How to complete this task
Every line from the one holding "C1: 1uF (plus" through the one holding "R5: 1.5k (OPTO, OSC) -> 2.2k (OPTO, OSC)" in the data below must be returned exactly, both ends included, with pictures left out and nothing else added.

(Saved data entries)
────────────────────

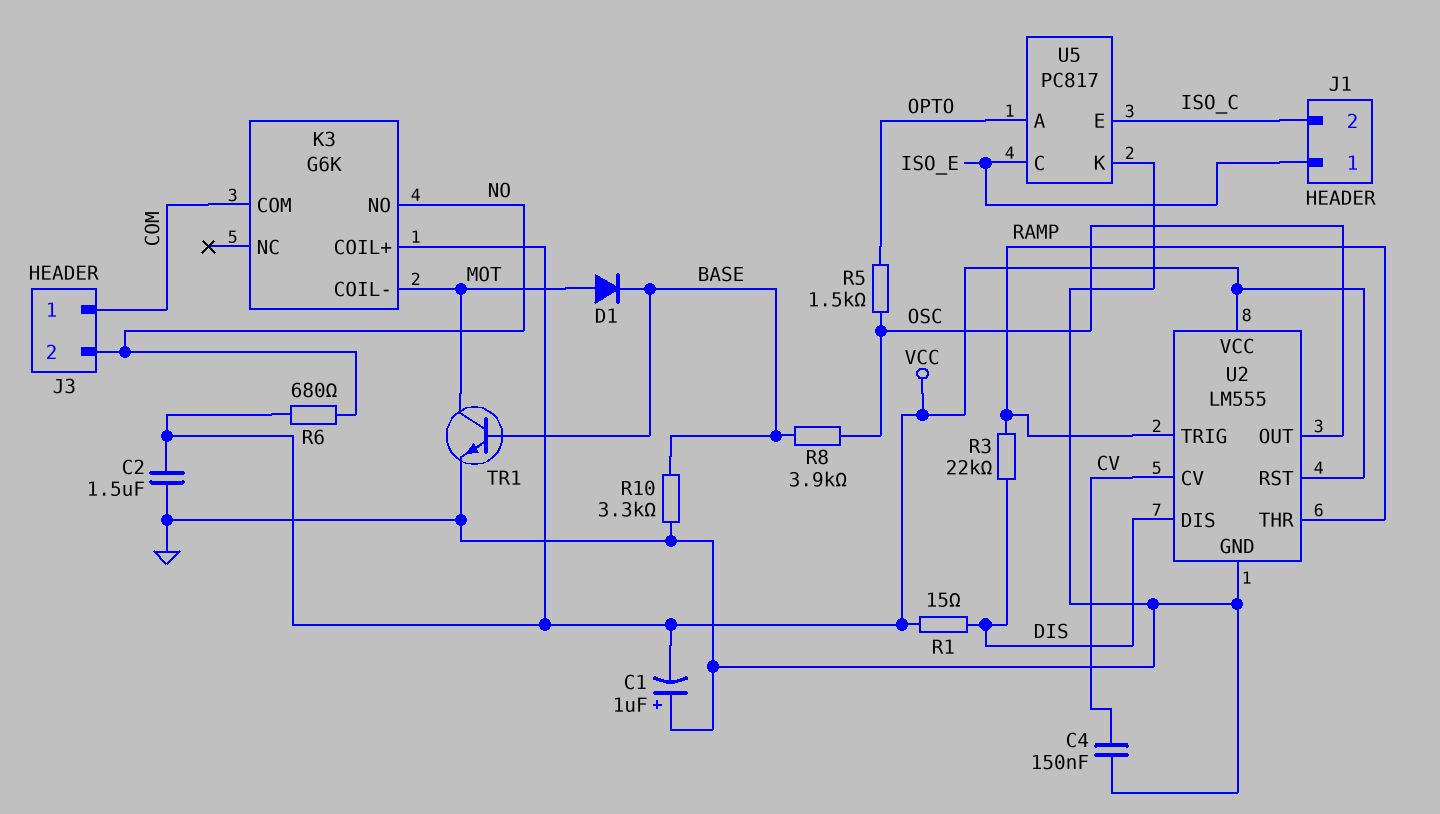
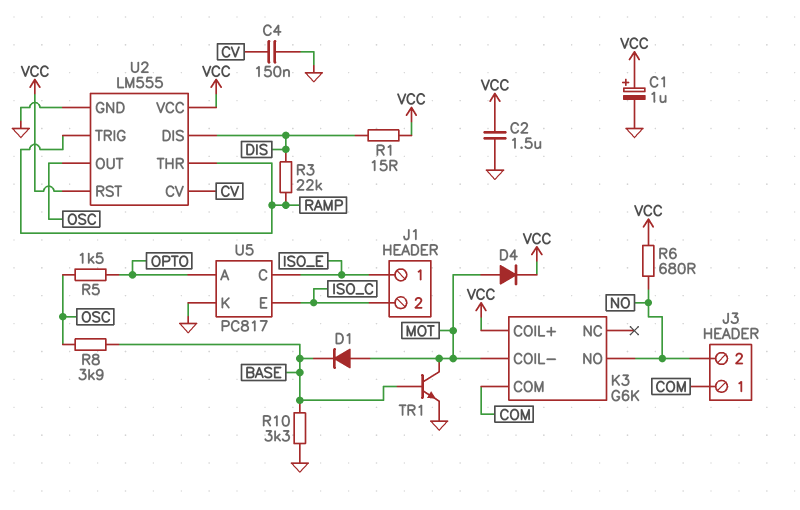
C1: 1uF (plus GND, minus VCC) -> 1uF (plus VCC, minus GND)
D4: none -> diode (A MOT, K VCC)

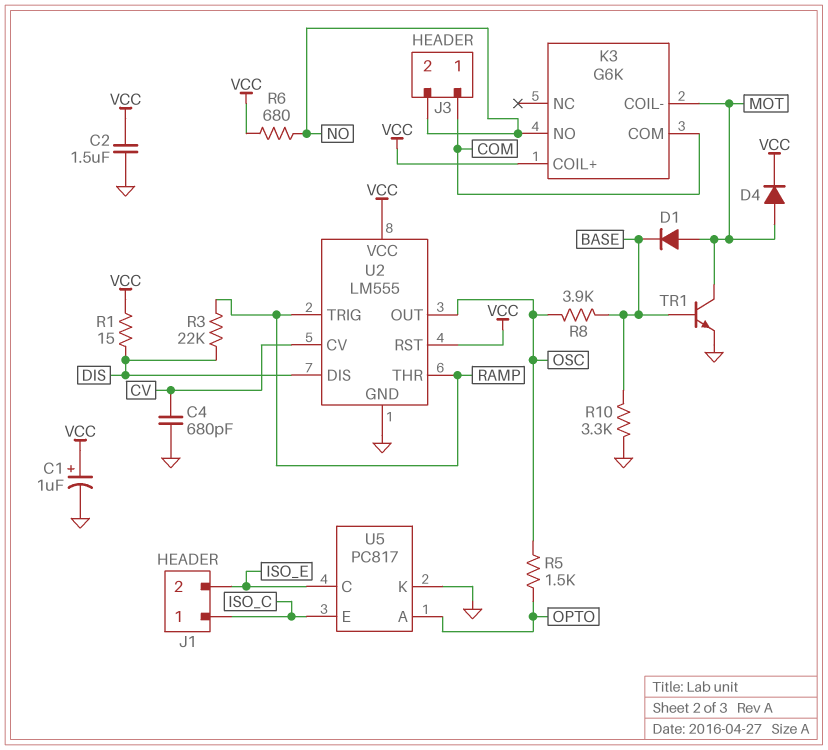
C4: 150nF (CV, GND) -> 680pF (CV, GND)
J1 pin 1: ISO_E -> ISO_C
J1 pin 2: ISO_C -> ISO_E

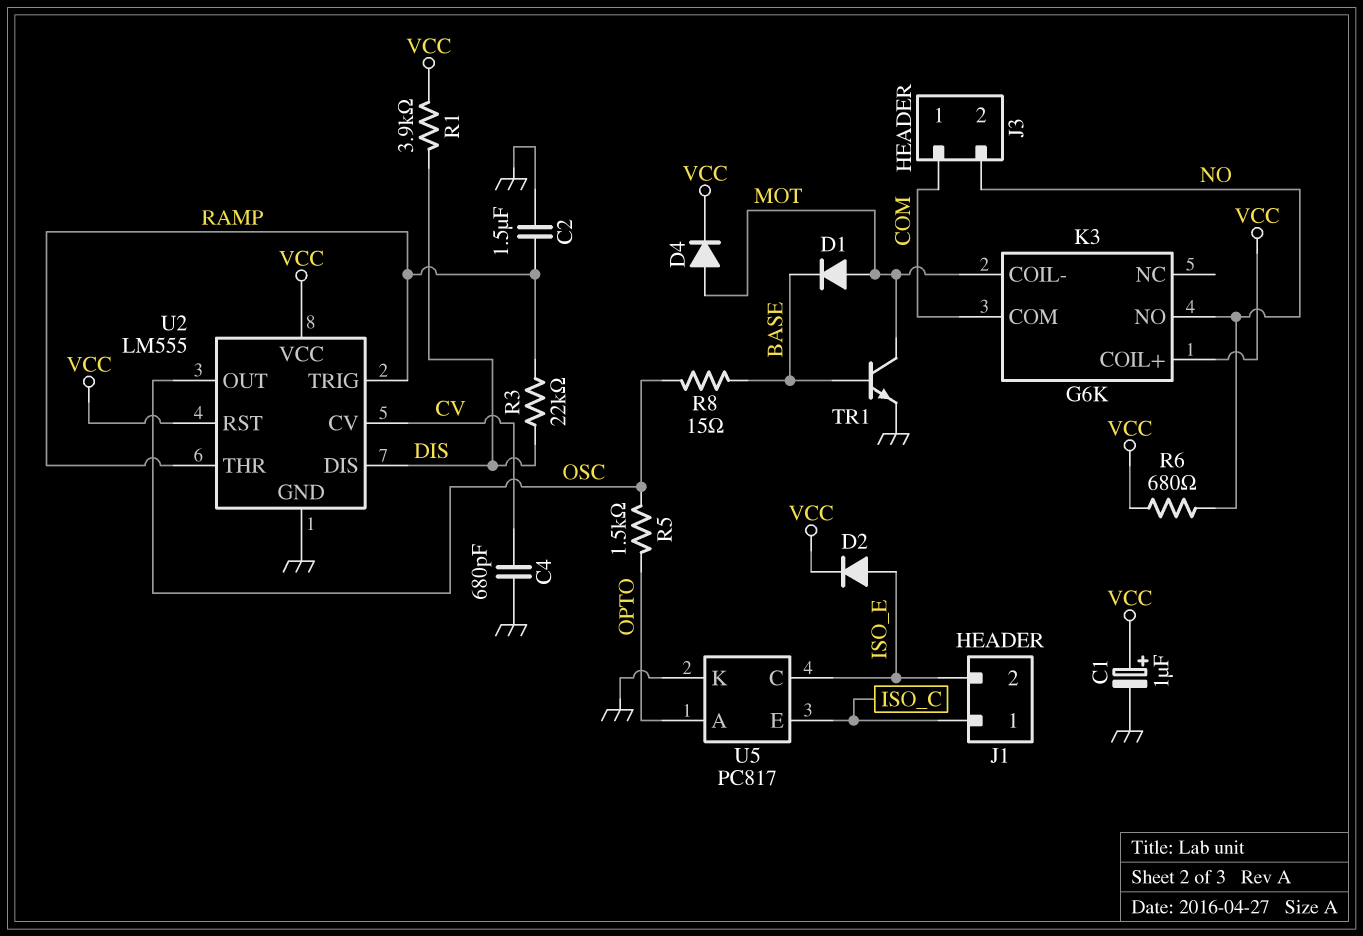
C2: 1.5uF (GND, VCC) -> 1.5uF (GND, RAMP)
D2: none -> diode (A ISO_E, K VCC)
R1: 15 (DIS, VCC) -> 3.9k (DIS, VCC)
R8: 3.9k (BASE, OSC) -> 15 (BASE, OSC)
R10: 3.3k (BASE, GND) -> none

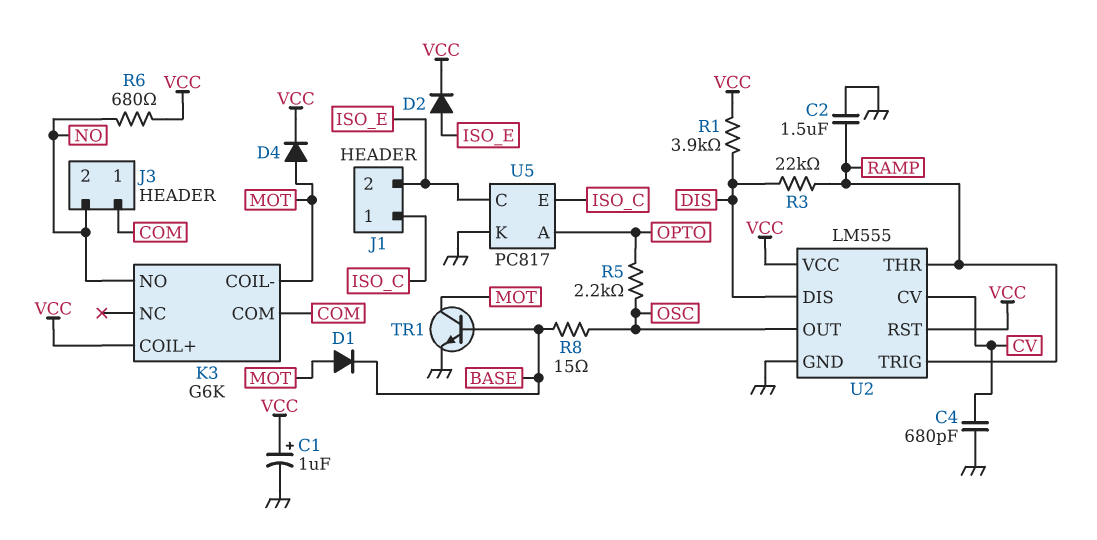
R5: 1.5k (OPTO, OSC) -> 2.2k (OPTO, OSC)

────────────────────

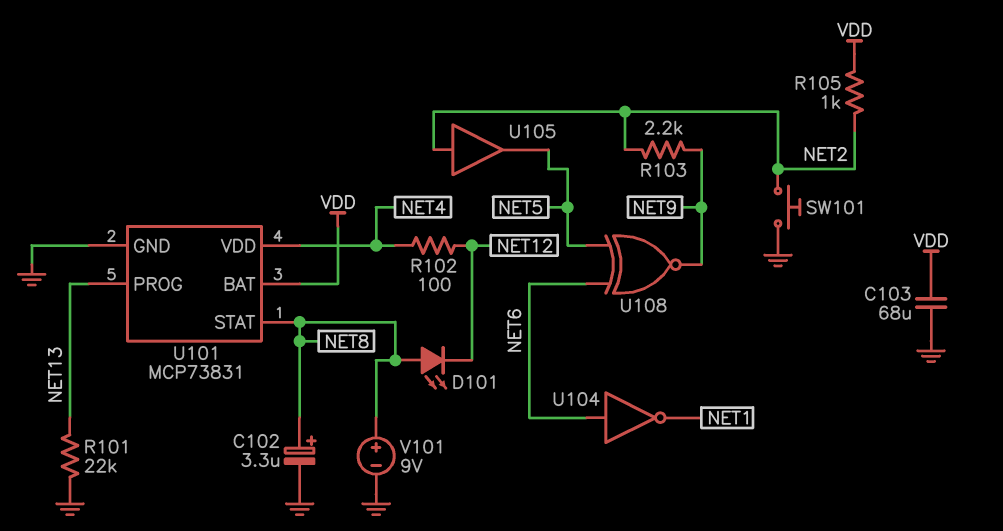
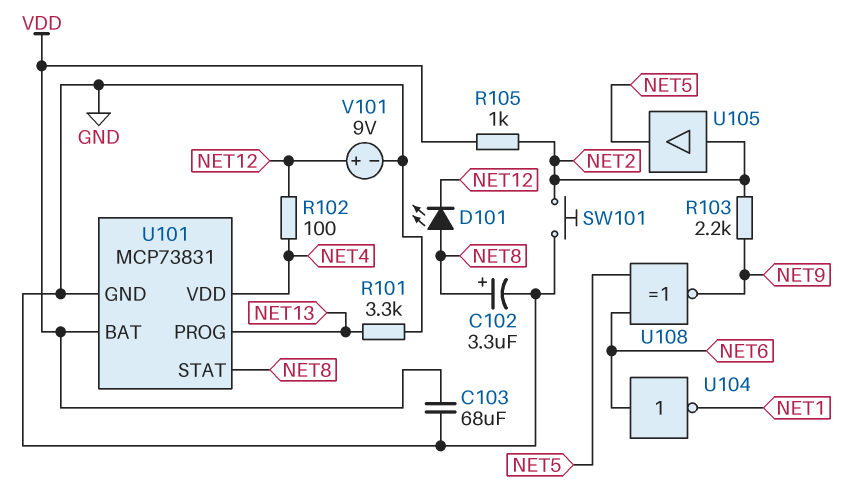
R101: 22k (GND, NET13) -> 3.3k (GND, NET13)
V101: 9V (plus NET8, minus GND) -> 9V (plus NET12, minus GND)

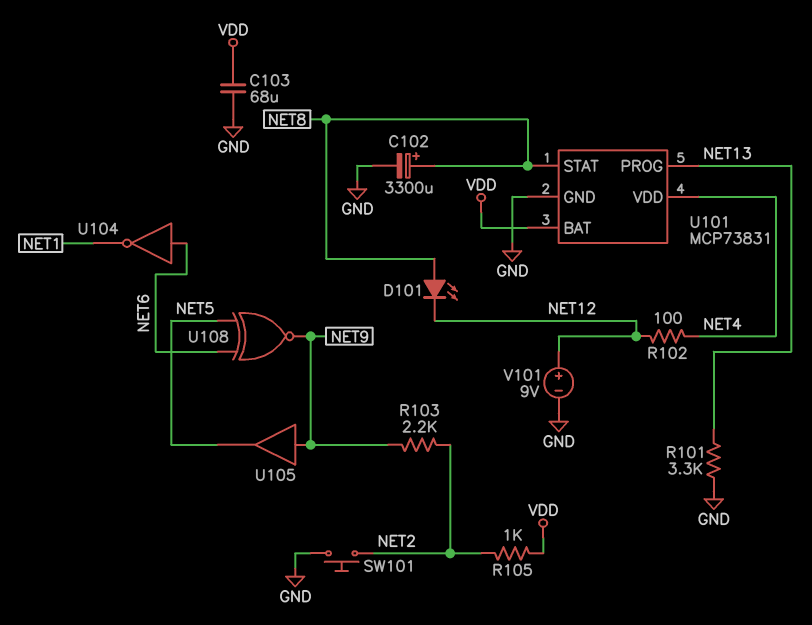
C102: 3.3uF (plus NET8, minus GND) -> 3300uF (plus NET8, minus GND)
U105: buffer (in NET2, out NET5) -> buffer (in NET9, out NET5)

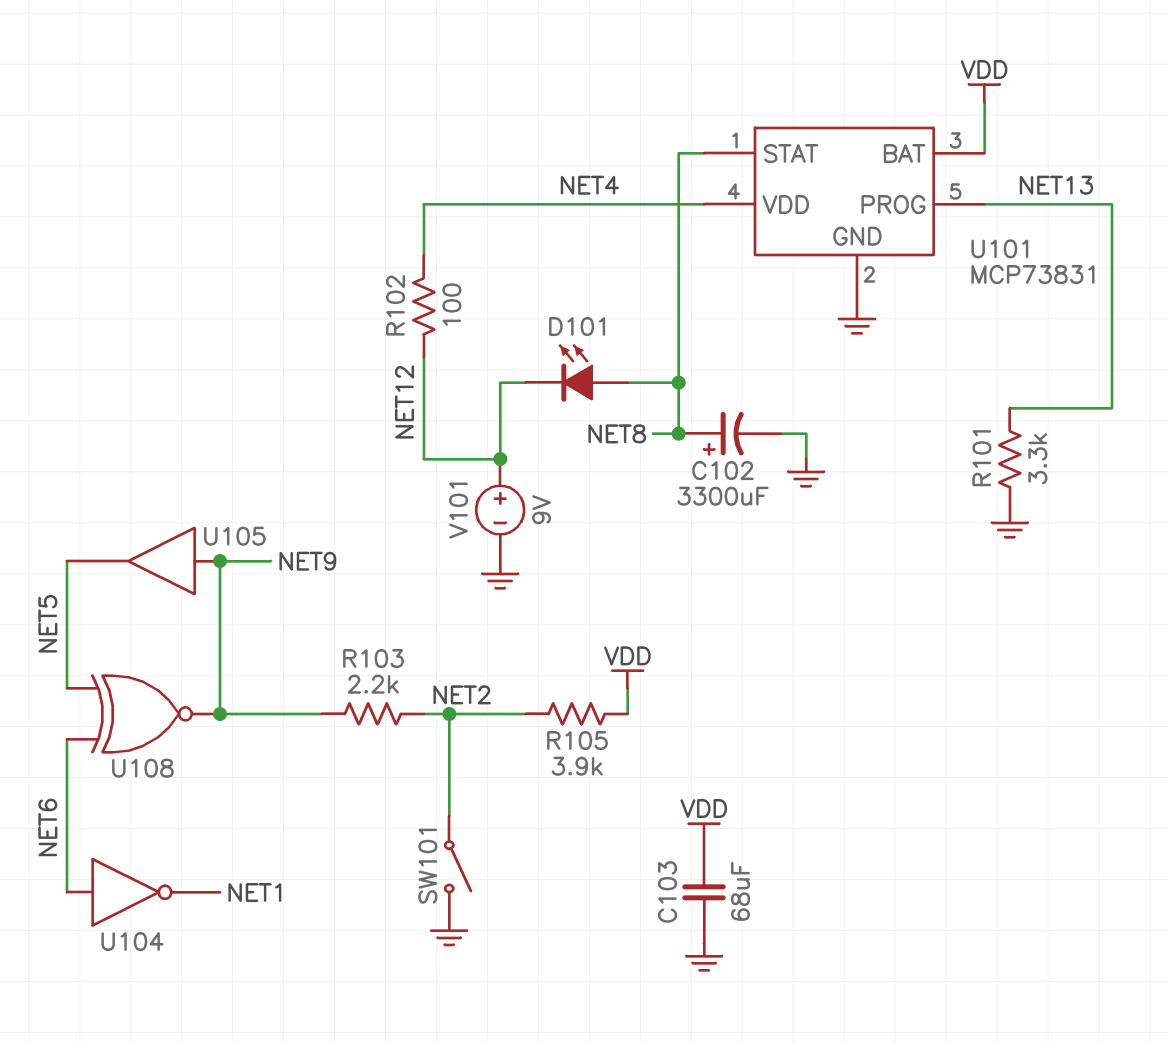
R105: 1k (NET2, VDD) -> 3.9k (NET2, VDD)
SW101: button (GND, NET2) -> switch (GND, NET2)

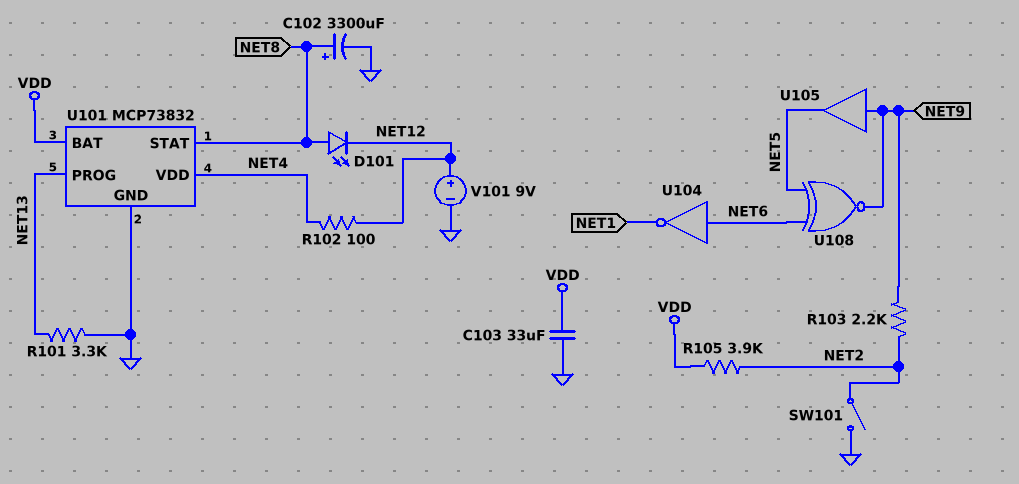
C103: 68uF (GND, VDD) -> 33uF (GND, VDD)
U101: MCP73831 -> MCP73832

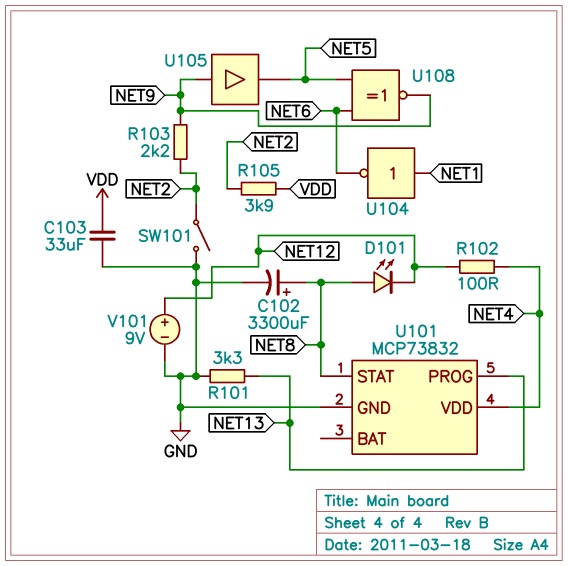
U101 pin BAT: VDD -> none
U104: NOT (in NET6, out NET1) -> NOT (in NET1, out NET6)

────────────────────

Exercise answer
C1: 1uF (plus GND, minus VCC) -> 1uF (plus VCC, minus GND)
D4: none -> diode (A MOT, K VCC)

C4: 150nF (CV, GND) -> 680pF (CV, GND)
J1 pin 1: ISO_E -> ISO_C
J1 pin 2: ISO_C -> ISO_E

C2: 1.5uF (GND, VCC) -> 1.5uF (GND, RAMP)
D2: none -> diode (A ISO_E, K VCC)
R1: 15 (DIS, VCC) -> 3.9k (DIS, VCC)
R8: 3.9k (BASE, OSC) -> 15 (BASE, OSC)
R10: 3.3k (BASE, GND) -> none

R5: 1.5k (OPTO, OSC) -> 2.2k (OPTO, OSC)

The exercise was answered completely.